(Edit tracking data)
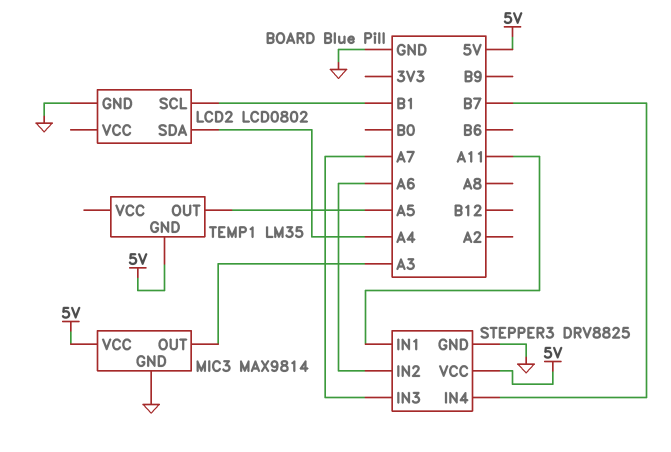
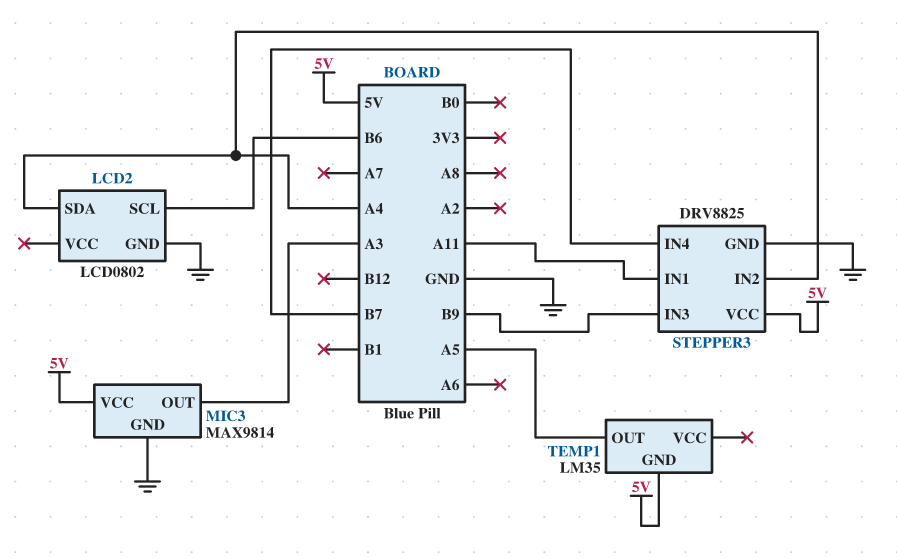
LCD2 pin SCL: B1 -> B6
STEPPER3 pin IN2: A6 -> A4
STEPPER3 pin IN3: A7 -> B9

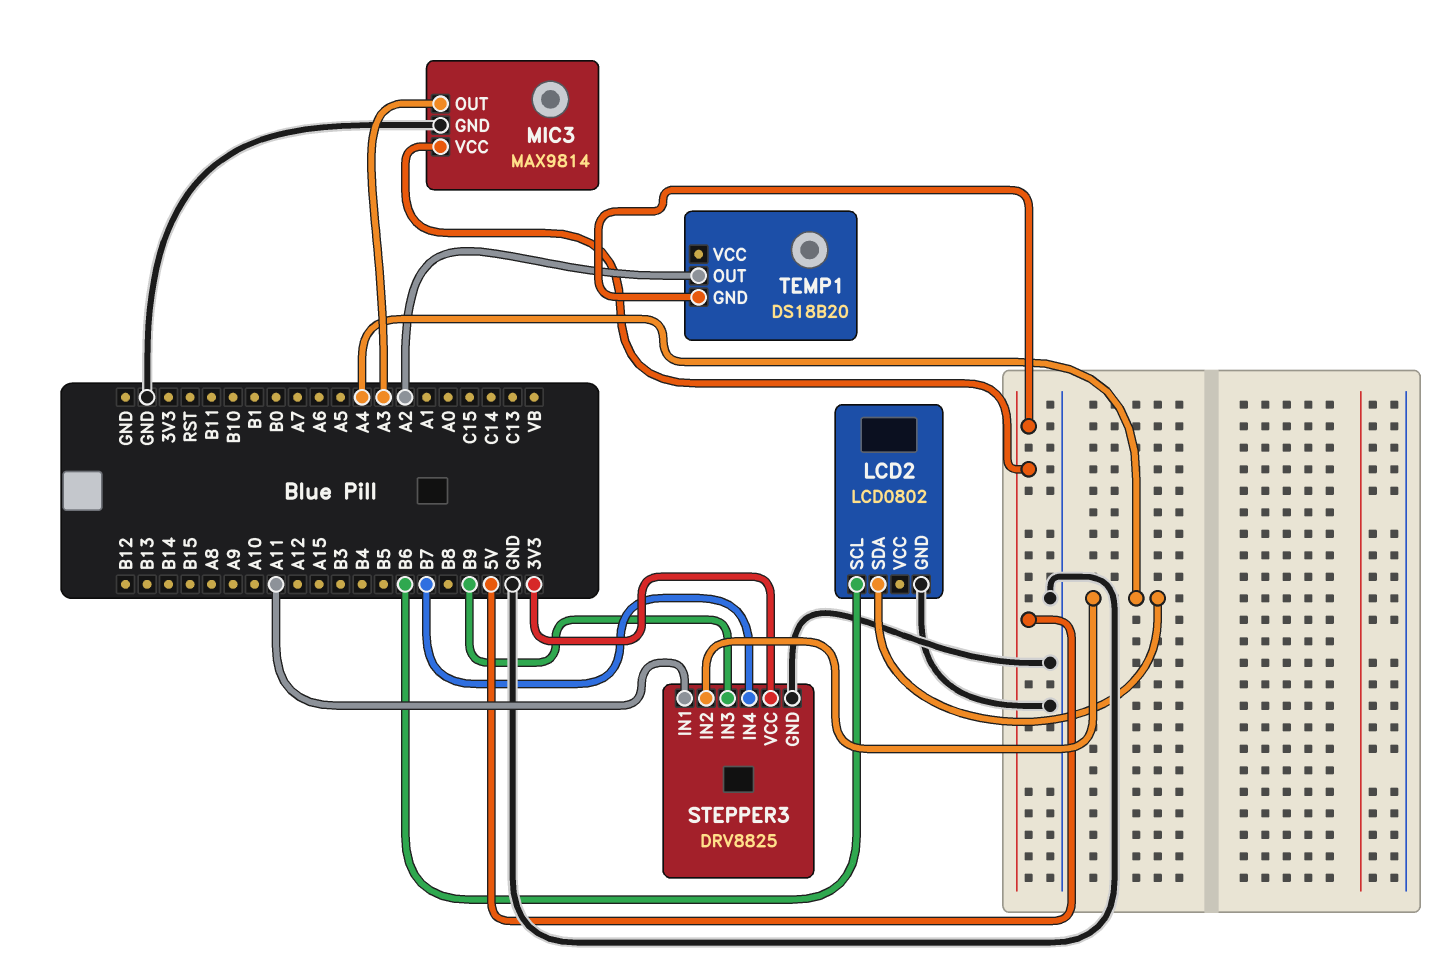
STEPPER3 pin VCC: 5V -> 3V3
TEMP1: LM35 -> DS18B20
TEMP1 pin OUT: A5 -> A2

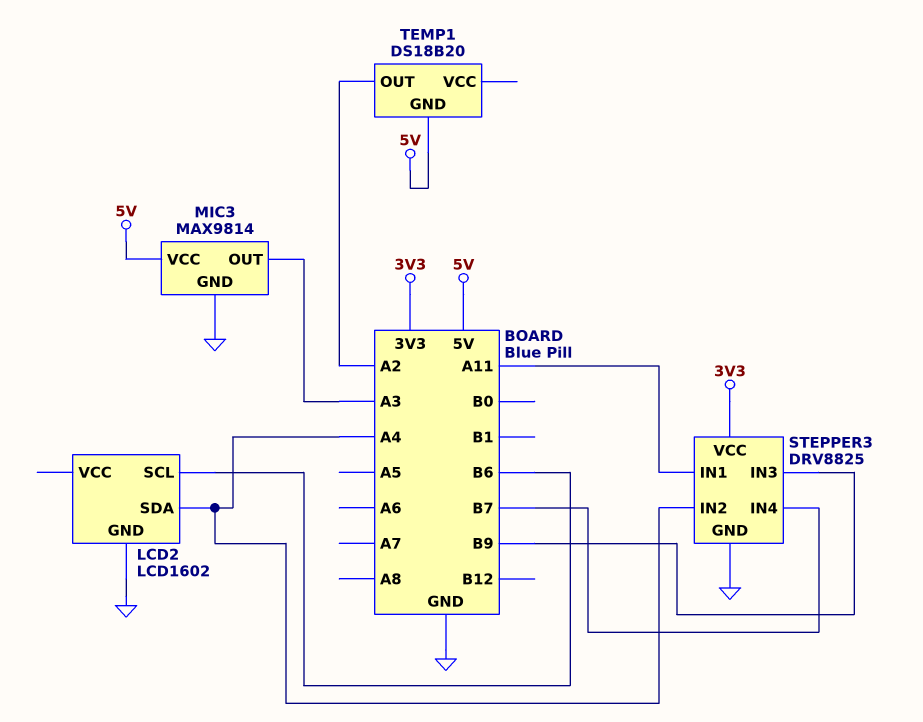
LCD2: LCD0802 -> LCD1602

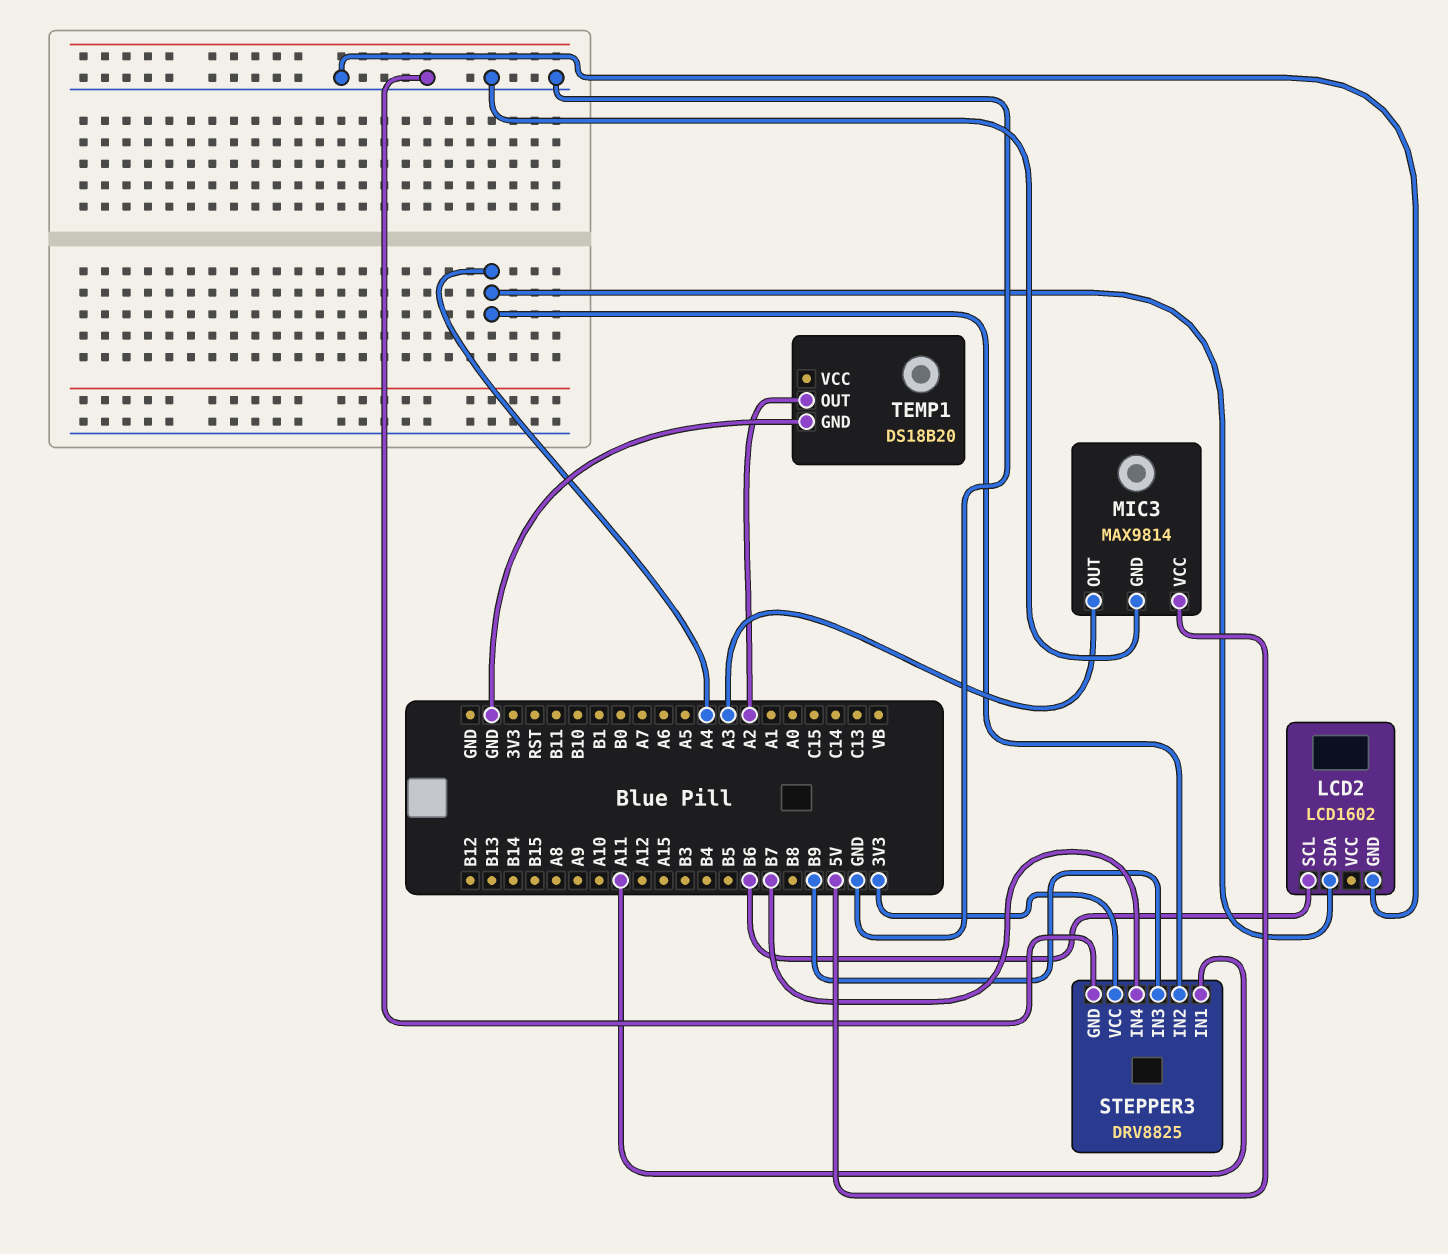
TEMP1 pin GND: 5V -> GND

--

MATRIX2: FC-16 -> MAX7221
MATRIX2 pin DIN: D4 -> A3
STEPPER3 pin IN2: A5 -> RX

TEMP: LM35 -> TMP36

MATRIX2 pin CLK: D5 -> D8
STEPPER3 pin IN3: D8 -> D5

[Task directions] For the lines above, output exactly those from the line containing "MATRIX2: FC-16 -> MAX7221" through the line containing "STEPPER3 pin IN3: D8 -> D5", and skip the others.

[Answer below]
MATRIX2: FC-16 -> MAX7221
MATRIX2 pin DIN: D4 -> A3
STEPPER3 pin IN2: A5 -> RX

TEMP: LM35 -> TMP36

MATRIX2 pin CLK: D5 -> D8
STEPPER3 pin IN3: D8 -> D5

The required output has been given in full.